• Problem description
Reproduce the lines below exactly, from the one containing "blue rectangle: moved 55 px up" through the one containing "gray line: moved", both included. Leave out any pictures.

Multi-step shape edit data

● ● ● ● ● ● ●

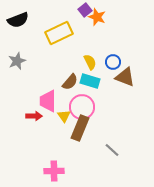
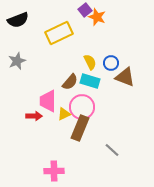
blue circle: moved 2 px left, 1 px down
yellow triangle: moved 2 px up; rotated 40 degrees clockwise
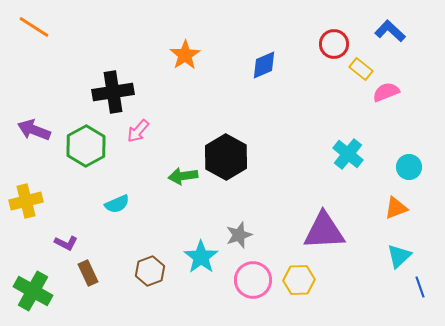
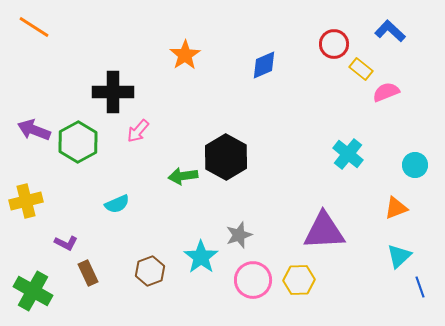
black cross: rotated 9 degrees clockwise
green hexagon: moved 8 px left, 4 px up
cyan circle: moved 6 px right, 2 px up
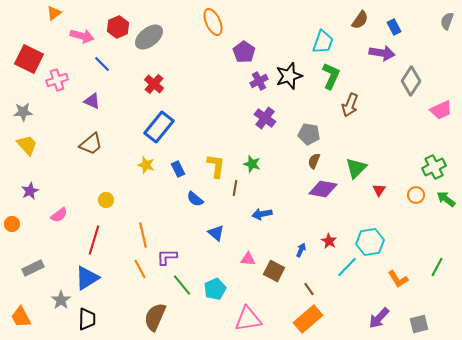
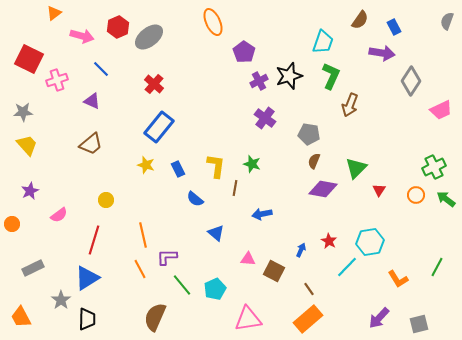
blue line at (102, 64): moved 1 px left, 5 px down
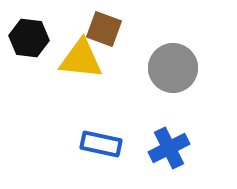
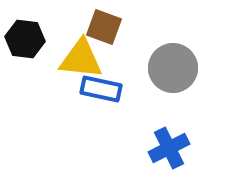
brown square: moved 2 px up
black hexagon: moved 4 px left, 1 px down
blue rectangle: moved 55 px up
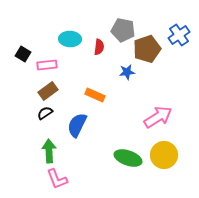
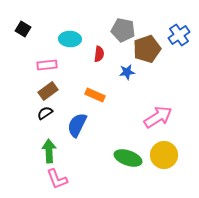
red semicircle: moved 7 px down
black square: moved 25 px up
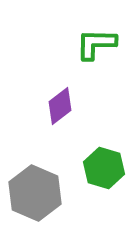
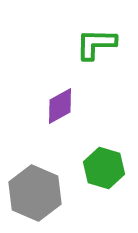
purple diamond: rotated 9 degrees clockwise
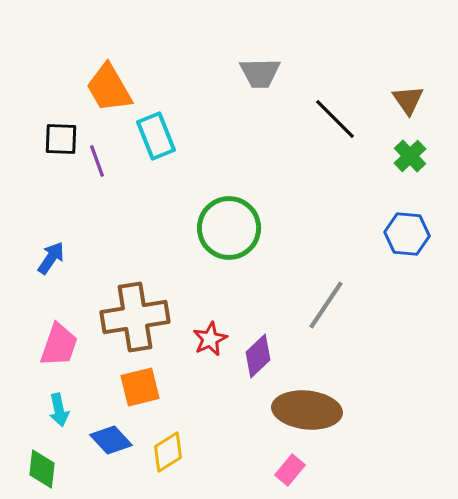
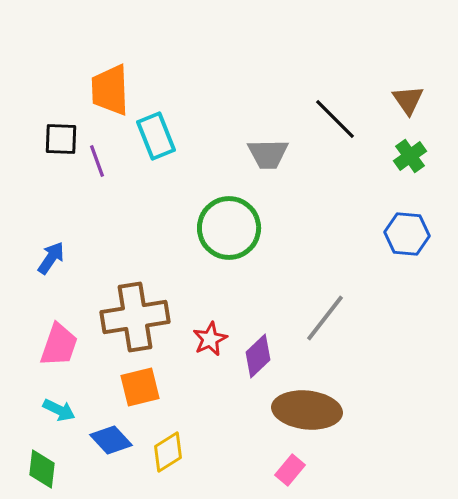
gray trapezoid: moved 8 px right, 81 px down
orange trapezoid: moved 1 px right, 2 px down; rotated 28 degrees clockwise
green cross: rotated 8 degrees clockwise
gray line: moved 1 px left, 13 px down; rotated 4 degrees clockwise
cyan arrow: rotated 52 degrees counterclockwise
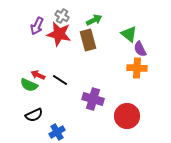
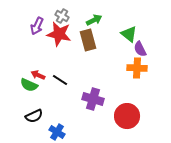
black semicircle: moved 1 px down
blue cross: rotated 28 degrees counterclockwise
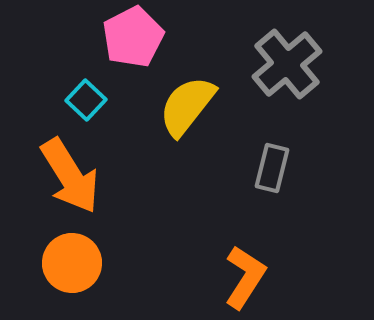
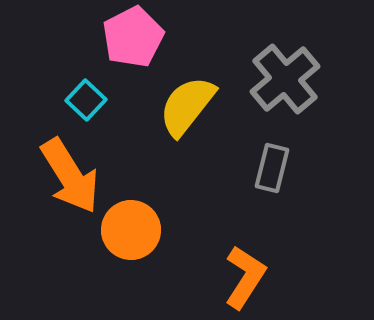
gray cross: moved 2 px left, 15 px down
orange circle: moved 59 px right, 33 px up
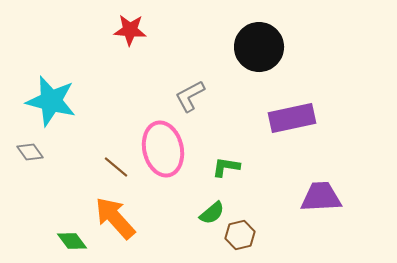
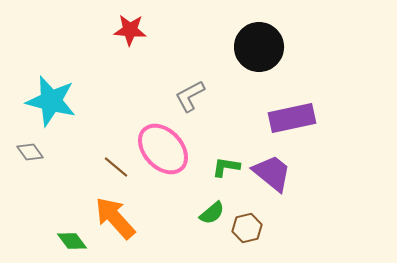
pink ellipse: rotated 30 degrees counterclockwise
purple trapezoid: moved 49 px left, 24 px up; rotated 42 degrees clockwise
brown hexagon: moved 7 px right, 7 px up
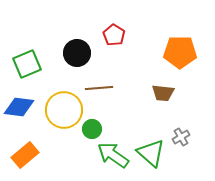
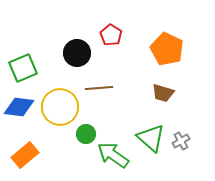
red pentagon: moved 3 px left
orange pentagon: moved 13 px left, 3 px up; rotated 24 degrees clockwise
green square: moved 4 px left, 4 px down
brown trapezoid: rotated 10 degrees clockwise
yellow circle: moved 4 px left, 3 px up
green circle: moved 6 px left, 5 px down
gray cross: moved 4 px down
green triangle: moved 15 px up
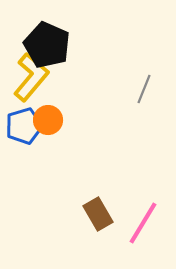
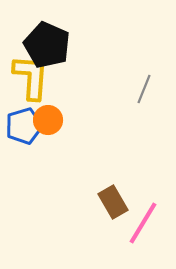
yellow L-shape: rotated 36 degrees counterclockwise
brown rectangle: moved 15 px right, 12 px up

● ● ● ● ● ● ●

• Reply
blue rectangle: moved 55 px up
red semicircle: moved 7 px down
black square: moved 25 px up
purple diamond: rotated 9 degrees clockwise
gray trapezoid: moved 8 px right, 81 px down
orange trapezoid: moved 1 px right, 2 px down; rotated 28 degrees clockwise
green cross: rotated 8 degrees clockwise
gray line: moved 1 px left, 13 px down; rotated 4 degrees clockwise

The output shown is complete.